____ Records for the exercise
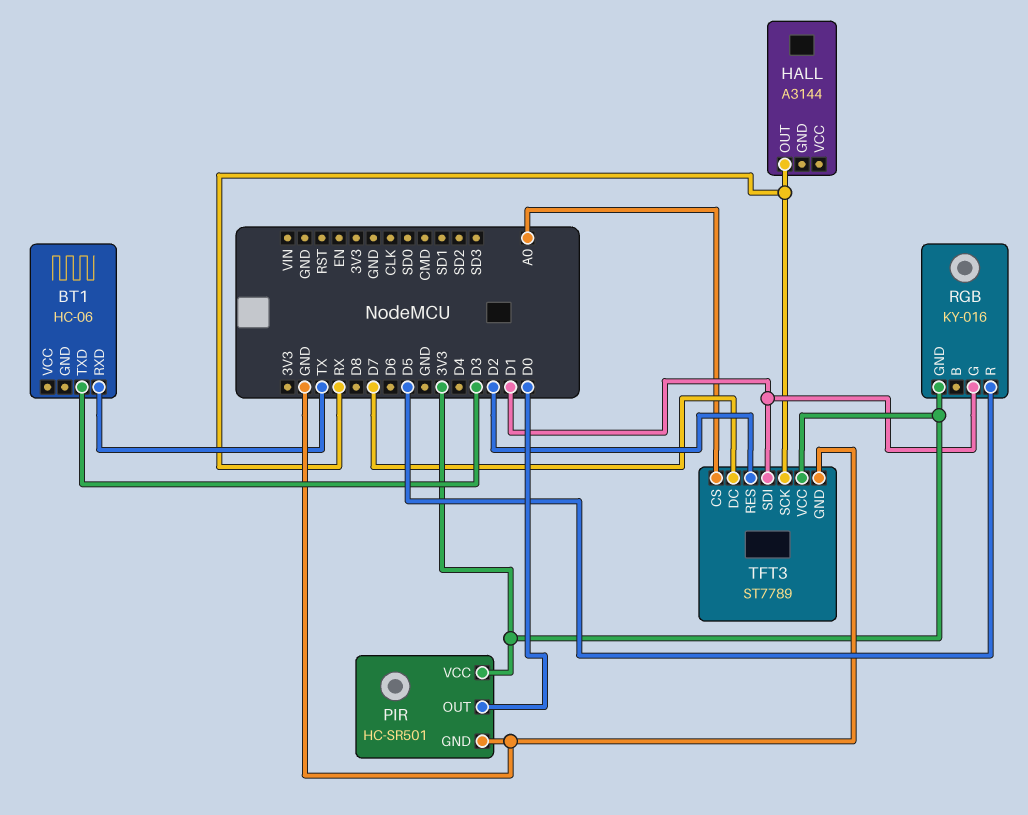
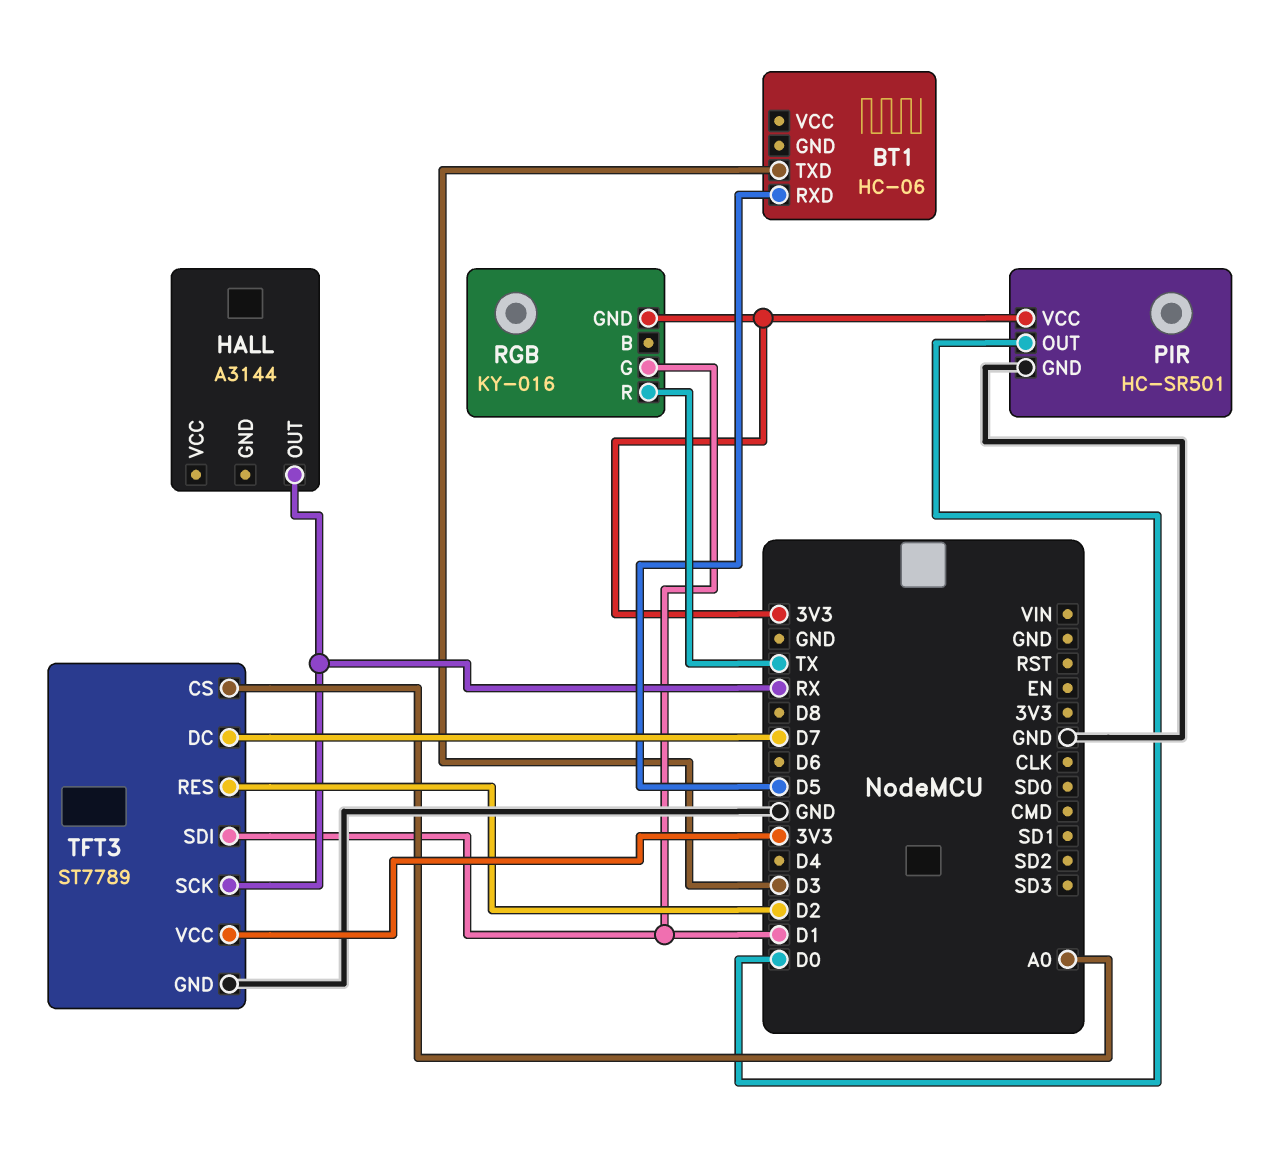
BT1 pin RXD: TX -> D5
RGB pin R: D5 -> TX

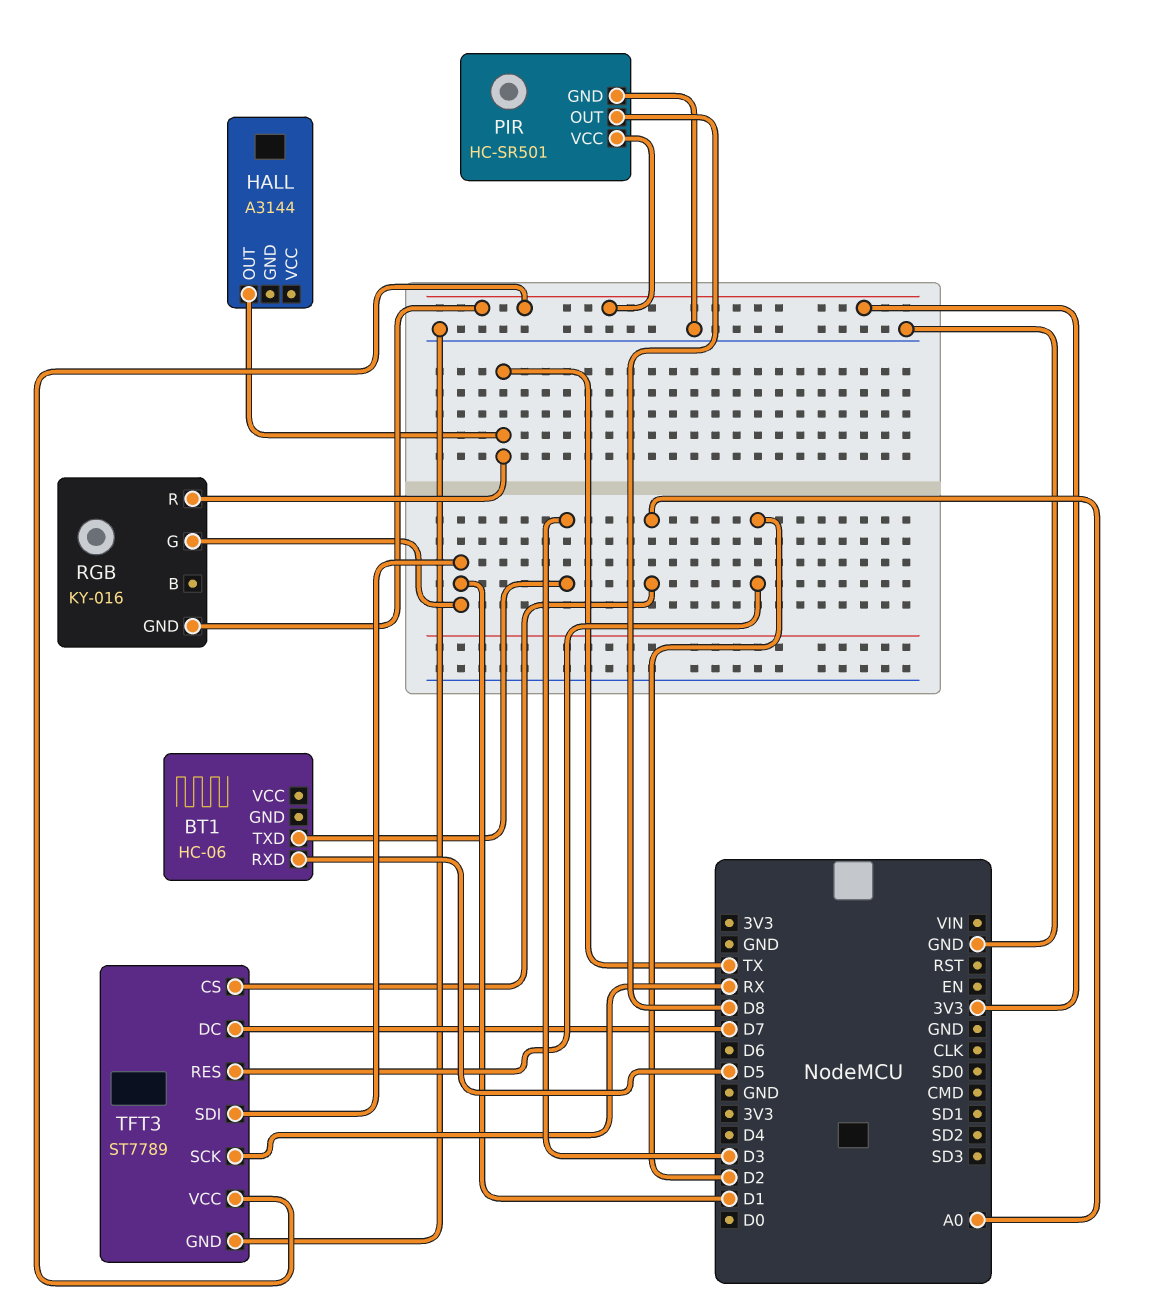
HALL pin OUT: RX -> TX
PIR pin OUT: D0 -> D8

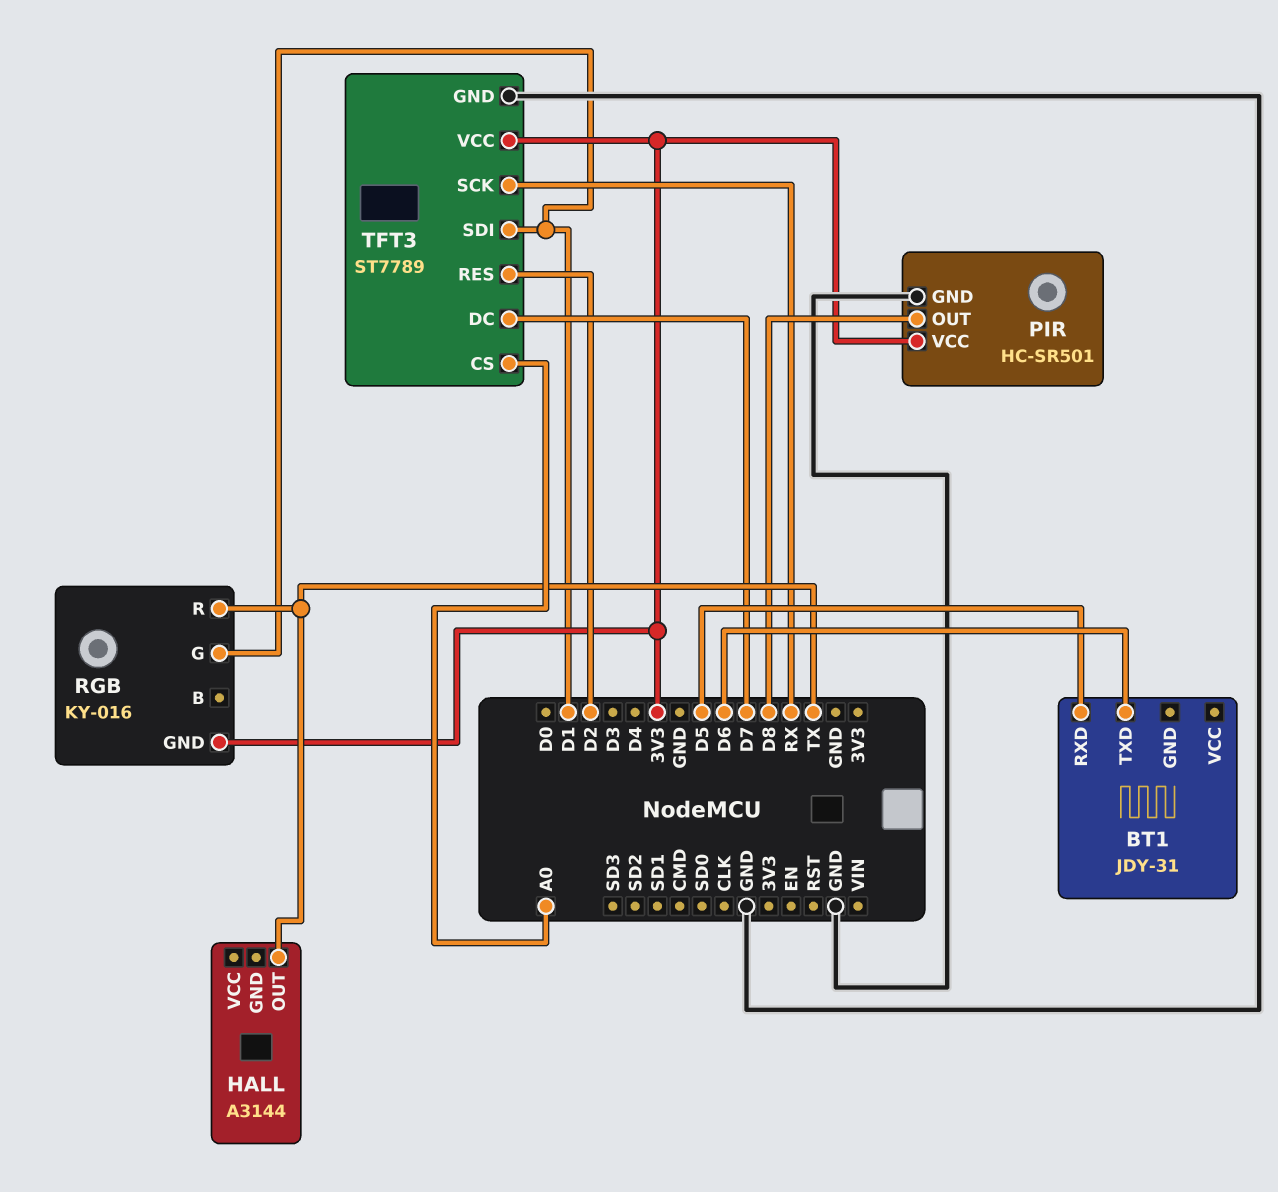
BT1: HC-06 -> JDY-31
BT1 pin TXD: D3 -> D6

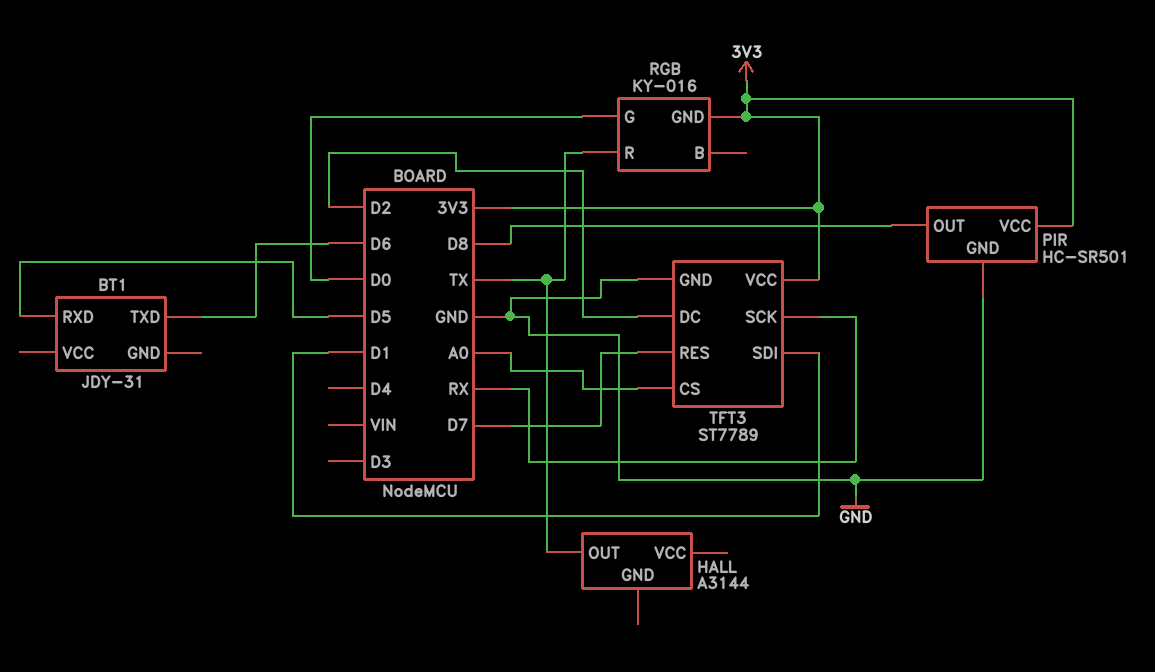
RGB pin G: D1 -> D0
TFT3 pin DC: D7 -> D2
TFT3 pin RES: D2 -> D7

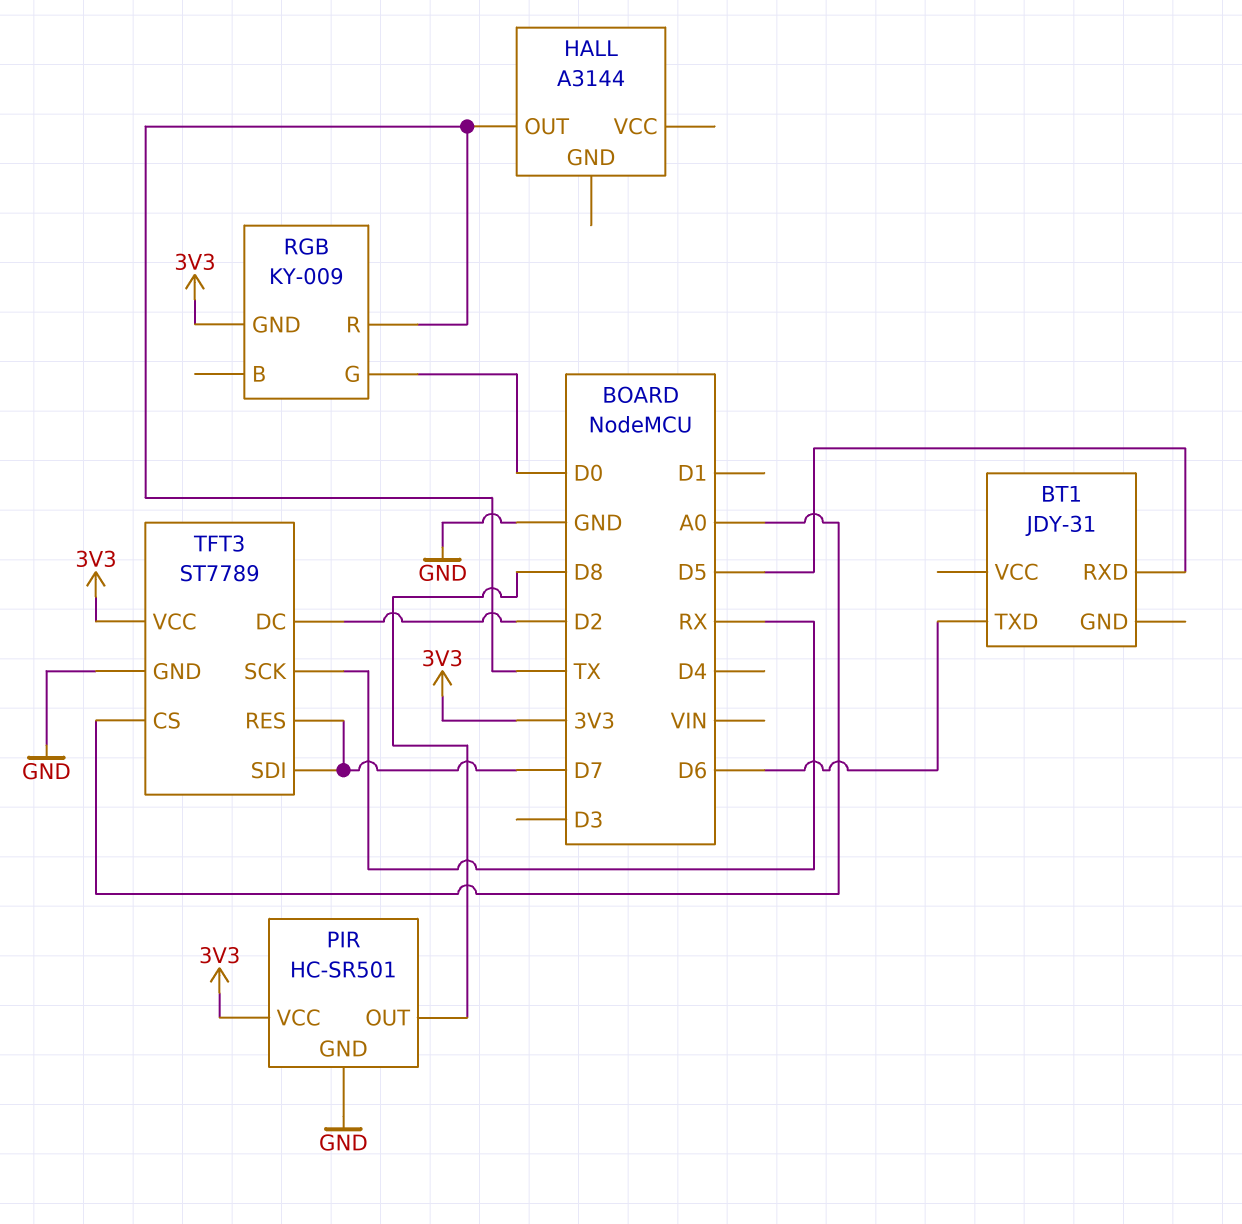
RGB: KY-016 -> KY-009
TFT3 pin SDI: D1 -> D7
________
◆ Problem to solve
Print the records again exactly. Skip every picture.

◆ Response to the exercise
BT1 pin RXD: TX -> D5
RGB pin R: D5 -> TX

HALL pin OUT: RX -> TX
PIR pin OUT: D0 -> D8

BT1: HC-06 -> JDY-31
BT1 pin TXD: D3 -> D6

RGB pin G: D1 -> D0
TFT3 pin DC: D7 -> D2
TFT3 pin RES: D2 -> D7

RGB: KY-016 -> KY-009
TFT3 pin SDI: D1 -> D7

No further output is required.